-- Data records follows --

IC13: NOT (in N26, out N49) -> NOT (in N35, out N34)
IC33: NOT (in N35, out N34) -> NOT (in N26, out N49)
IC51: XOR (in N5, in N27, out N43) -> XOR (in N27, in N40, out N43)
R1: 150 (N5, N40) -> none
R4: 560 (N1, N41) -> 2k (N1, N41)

-- Data records concluded --
-- Data records follows --

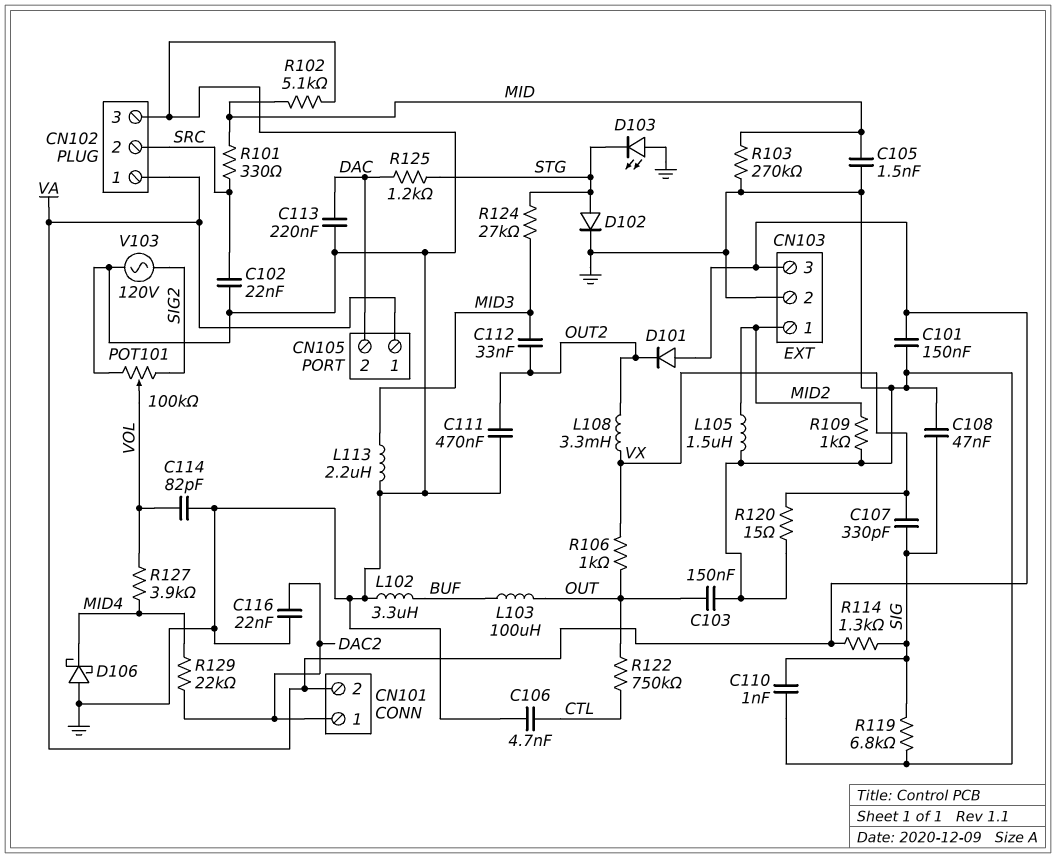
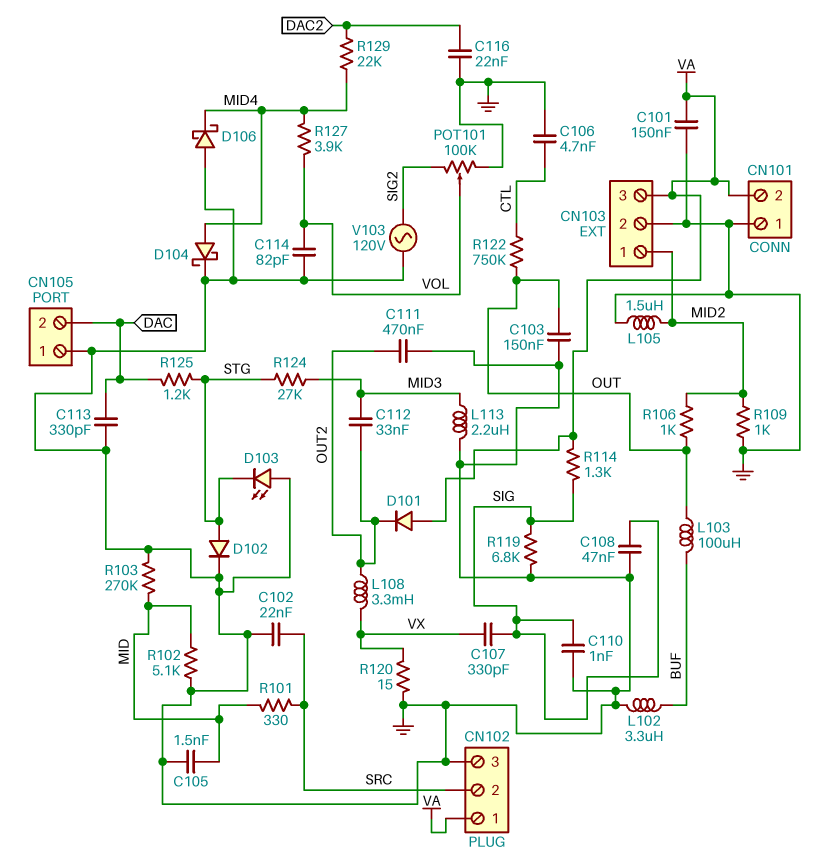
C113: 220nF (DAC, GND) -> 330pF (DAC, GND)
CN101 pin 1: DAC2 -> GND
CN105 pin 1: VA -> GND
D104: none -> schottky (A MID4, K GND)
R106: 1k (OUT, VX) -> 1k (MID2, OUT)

-- Data records concluded --

> Task details
Lines holding the word "none" are the answer; copy every one from the records above.

> Result for this task
R1: 150 (N5, N40) -> none
D104: none -> schottky (A MID4, K GND)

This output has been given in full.